> [Prompt]
Using the records below, write out again exactly the lines that begin at the line containing "Guides: [913,359,959,396] ->" and end at the line containing "chapter11: [95,172,140,208] ->", and no other lines.
^^^^
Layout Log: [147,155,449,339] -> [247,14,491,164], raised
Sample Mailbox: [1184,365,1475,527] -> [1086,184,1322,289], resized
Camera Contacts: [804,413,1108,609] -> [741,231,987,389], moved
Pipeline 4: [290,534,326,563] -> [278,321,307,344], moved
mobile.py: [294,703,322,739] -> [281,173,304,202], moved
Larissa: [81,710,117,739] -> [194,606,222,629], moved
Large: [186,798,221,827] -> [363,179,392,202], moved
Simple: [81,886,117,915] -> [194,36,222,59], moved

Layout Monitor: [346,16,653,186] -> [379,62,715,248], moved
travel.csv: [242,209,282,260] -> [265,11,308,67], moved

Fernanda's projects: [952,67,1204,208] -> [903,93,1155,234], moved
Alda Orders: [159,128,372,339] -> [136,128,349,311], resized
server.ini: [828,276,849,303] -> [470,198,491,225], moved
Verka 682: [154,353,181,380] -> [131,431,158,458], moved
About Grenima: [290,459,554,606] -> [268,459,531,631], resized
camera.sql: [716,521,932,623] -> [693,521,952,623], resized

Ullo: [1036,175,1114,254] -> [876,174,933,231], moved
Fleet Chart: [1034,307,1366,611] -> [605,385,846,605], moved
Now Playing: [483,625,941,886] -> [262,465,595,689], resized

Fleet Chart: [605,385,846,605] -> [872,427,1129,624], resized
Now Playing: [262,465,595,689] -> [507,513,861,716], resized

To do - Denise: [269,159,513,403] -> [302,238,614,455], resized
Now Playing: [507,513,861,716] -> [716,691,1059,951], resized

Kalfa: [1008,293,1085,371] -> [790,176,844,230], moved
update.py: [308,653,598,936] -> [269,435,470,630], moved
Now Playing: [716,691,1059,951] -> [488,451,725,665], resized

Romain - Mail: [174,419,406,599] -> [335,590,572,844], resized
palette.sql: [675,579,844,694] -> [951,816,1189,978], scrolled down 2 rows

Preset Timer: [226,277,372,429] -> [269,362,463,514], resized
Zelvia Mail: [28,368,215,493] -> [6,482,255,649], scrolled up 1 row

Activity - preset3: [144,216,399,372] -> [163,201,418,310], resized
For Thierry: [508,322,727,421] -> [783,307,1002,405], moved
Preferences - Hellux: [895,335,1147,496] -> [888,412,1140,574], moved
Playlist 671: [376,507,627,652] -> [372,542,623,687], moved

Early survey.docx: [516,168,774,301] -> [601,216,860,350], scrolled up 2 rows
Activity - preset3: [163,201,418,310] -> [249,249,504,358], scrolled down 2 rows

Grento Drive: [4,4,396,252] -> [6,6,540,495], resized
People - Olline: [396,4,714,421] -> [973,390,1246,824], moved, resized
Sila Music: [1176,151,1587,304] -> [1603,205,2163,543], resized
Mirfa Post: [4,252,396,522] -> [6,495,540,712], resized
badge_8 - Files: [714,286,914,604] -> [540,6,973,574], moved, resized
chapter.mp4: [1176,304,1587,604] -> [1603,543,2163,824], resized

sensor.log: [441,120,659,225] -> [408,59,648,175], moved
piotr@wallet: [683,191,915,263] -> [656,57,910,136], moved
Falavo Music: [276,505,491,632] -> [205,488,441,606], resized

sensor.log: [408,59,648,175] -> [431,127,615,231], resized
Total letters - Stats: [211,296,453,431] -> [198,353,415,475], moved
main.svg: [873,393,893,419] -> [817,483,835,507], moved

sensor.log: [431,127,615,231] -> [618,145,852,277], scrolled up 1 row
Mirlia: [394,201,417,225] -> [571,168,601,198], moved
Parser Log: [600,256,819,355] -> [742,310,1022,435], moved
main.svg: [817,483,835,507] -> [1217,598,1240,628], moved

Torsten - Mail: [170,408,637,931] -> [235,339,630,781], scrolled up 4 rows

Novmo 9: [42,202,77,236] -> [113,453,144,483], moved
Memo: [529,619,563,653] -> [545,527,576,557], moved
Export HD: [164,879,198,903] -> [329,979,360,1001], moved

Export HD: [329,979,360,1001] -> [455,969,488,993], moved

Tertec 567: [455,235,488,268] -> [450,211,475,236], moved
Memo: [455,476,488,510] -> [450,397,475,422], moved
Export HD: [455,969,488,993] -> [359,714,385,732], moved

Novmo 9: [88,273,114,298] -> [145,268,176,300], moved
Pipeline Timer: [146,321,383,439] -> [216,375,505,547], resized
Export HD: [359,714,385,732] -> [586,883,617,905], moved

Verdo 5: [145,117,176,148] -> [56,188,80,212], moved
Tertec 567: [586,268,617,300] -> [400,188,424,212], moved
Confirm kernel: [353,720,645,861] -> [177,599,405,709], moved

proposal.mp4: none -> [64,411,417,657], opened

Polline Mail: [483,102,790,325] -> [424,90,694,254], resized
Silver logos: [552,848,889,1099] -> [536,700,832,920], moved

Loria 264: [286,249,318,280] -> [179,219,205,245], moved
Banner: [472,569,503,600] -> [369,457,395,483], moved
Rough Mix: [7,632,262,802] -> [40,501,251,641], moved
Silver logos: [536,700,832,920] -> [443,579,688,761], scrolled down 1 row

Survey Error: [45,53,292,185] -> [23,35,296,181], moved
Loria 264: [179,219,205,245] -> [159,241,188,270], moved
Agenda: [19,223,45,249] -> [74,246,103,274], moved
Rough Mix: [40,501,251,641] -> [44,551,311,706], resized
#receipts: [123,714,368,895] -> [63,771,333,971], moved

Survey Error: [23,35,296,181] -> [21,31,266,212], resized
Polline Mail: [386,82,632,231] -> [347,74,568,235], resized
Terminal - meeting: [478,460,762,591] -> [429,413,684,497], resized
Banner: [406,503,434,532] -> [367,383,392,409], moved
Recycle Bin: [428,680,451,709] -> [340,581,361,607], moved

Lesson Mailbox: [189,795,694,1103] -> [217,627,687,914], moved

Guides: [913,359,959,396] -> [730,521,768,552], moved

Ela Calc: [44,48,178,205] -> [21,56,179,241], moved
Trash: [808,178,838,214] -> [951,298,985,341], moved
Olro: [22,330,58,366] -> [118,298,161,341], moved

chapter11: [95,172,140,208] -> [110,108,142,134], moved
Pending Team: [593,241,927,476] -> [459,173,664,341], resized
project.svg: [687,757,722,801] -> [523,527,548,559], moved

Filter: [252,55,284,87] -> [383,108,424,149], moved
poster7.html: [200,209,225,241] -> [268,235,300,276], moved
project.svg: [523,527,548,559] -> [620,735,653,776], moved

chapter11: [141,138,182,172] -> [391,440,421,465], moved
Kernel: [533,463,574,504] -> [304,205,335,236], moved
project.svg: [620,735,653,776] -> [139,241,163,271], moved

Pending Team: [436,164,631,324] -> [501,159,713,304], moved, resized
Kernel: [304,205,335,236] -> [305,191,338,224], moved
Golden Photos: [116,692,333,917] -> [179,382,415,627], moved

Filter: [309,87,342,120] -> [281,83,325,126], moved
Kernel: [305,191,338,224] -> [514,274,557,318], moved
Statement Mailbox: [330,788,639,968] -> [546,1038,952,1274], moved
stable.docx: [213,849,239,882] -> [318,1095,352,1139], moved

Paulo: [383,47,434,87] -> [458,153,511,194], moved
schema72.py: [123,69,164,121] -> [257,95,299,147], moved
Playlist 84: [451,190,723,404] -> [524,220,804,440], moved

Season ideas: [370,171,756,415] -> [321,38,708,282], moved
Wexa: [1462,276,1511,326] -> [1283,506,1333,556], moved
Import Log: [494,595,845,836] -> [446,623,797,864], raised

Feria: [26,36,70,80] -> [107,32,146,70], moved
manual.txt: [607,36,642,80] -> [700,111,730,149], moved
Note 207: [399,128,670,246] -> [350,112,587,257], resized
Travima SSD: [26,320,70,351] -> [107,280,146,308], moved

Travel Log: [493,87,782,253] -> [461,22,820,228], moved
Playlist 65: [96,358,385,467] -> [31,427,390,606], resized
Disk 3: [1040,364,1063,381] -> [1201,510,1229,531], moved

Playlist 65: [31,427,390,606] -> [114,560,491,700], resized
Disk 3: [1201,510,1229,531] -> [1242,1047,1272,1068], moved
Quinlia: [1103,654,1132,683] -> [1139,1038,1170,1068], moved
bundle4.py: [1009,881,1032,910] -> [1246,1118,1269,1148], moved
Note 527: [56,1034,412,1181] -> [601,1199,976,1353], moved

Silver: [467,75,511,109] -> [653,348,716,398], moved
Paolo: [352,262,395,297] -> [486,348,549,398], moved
^^^^
> [Task result]
Guides: [913,359,959,396] -> [730,521,768,552], moved

Ela Calc: [44,48,178,205] -> [21,56,179,241], moved
Trash: [808,178,838,214] -> [951,298,985,341], moved
Olro: [22,330,58,366] -> [118,298,161,341], moved

chapter11: [95,172,140,208] -> [110,108,142,134], moved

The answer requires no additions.